* Work order
Leave the pictures aside and copy all the data exactly.

* Data for this exercise

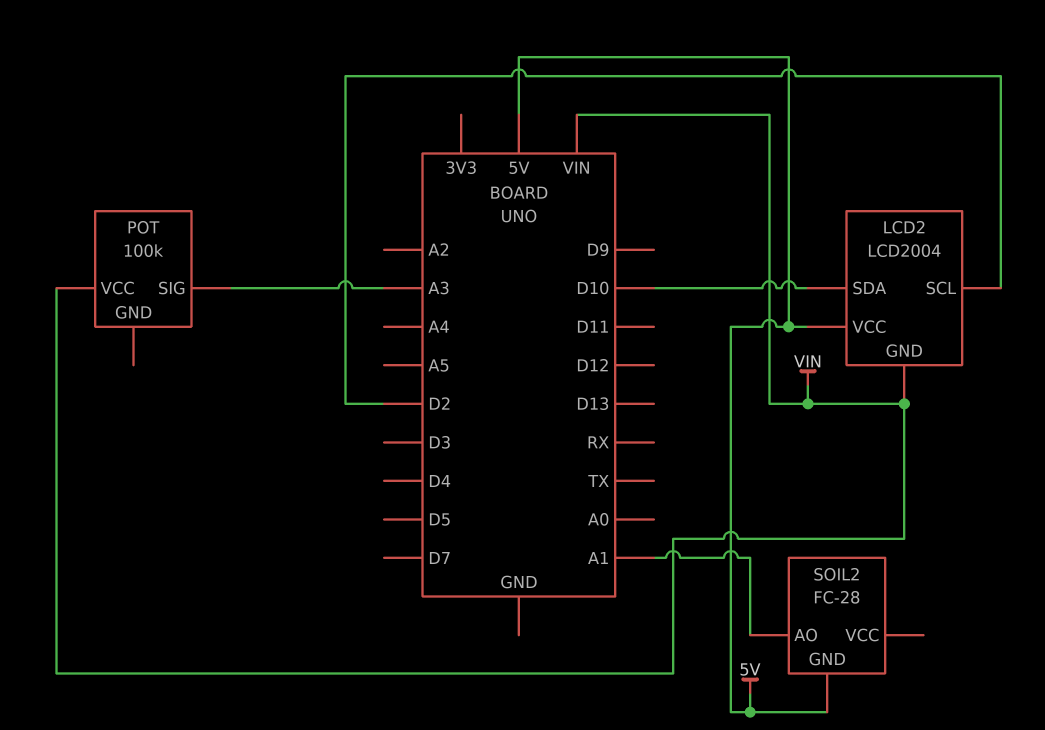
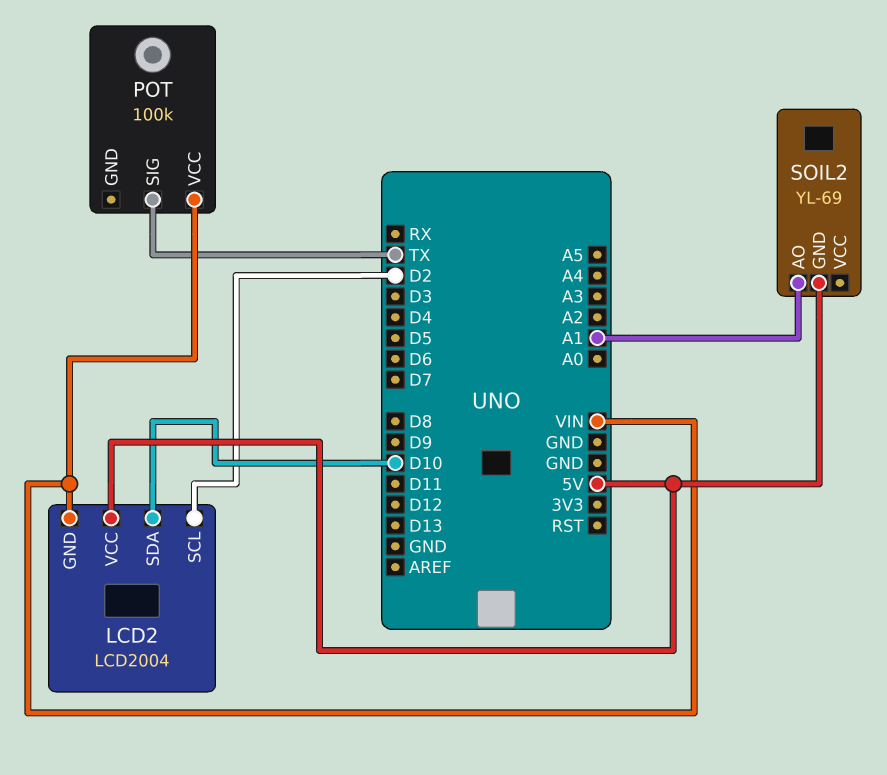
POT pin SIG: A3 -> TX
SOIL2: FC-28 -> YL-69

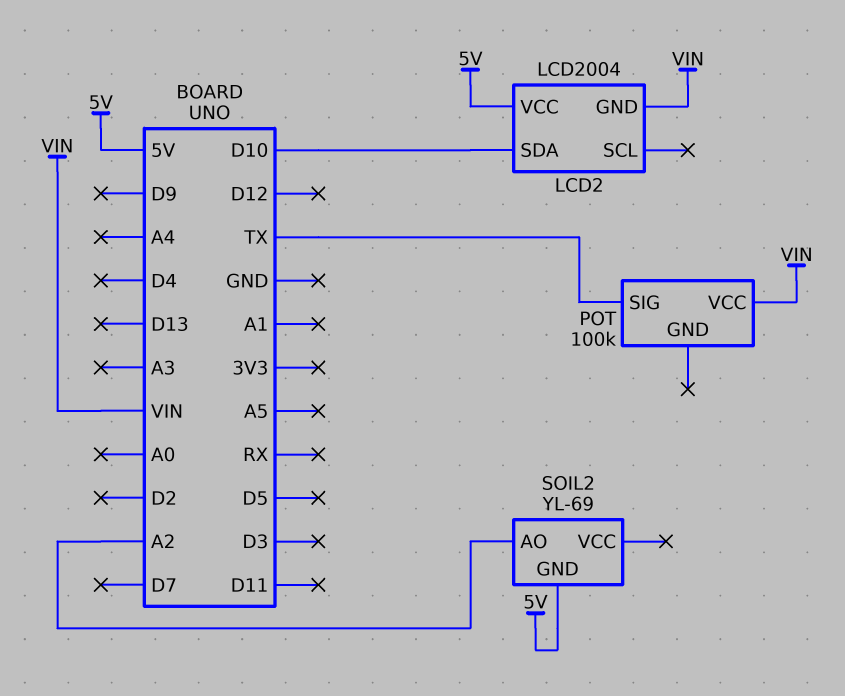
LCD2 pin SCL: D2 -> none
SOIL2 pin AO: A1 -> A2

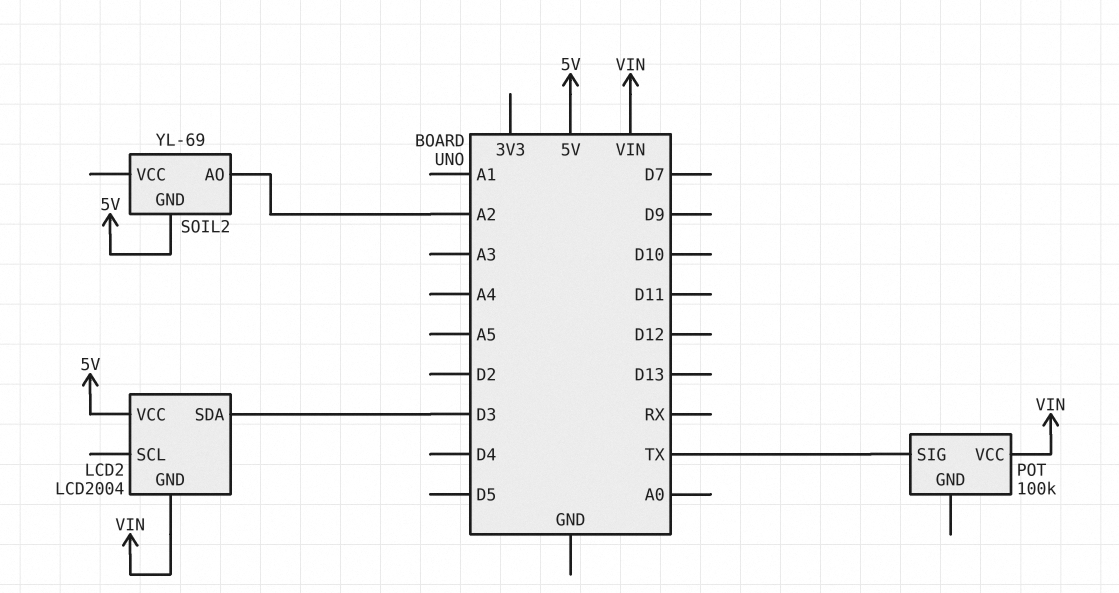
LCD2 pin SDA: D10 -> D3

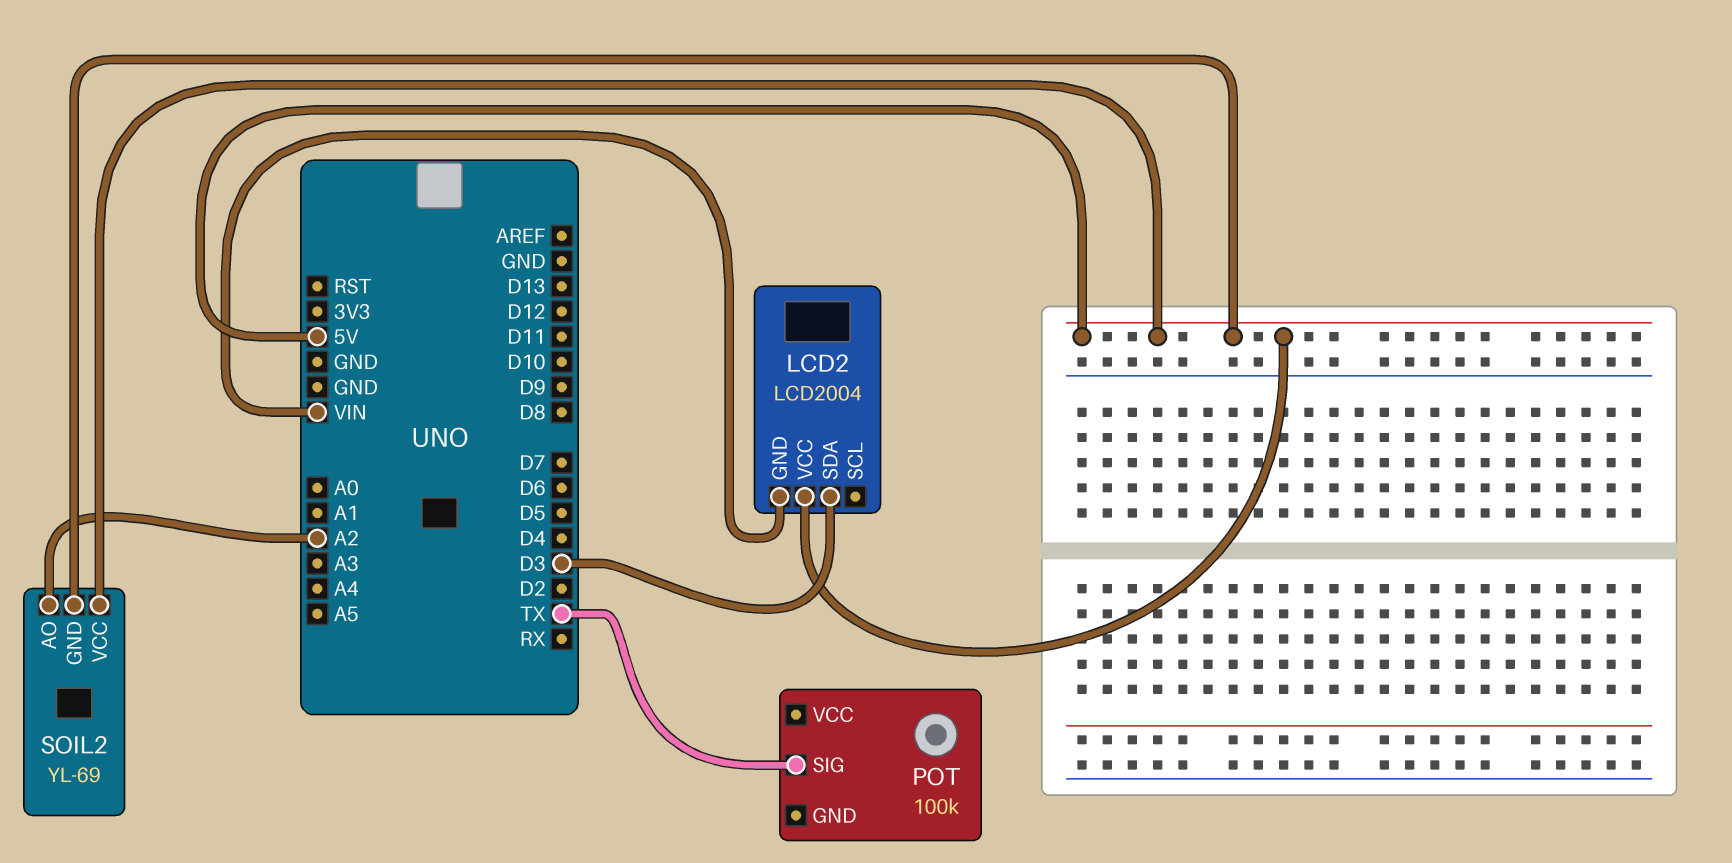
POT pin VCC: VIN -> none
SOIL2 pin VCC: none -> 5V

* Task response
POT pin SIG: A3 -> TX
SOIL2: FC-28 -> YL-69

LCD2 pin SCL: D2 -> none
SOIL2 pin AO: A1 -> A2

LCD2 pin SDA: D10 -> D3

POT pin VCC: VIN -> none
SOIL2 pin VCC: none -> 5V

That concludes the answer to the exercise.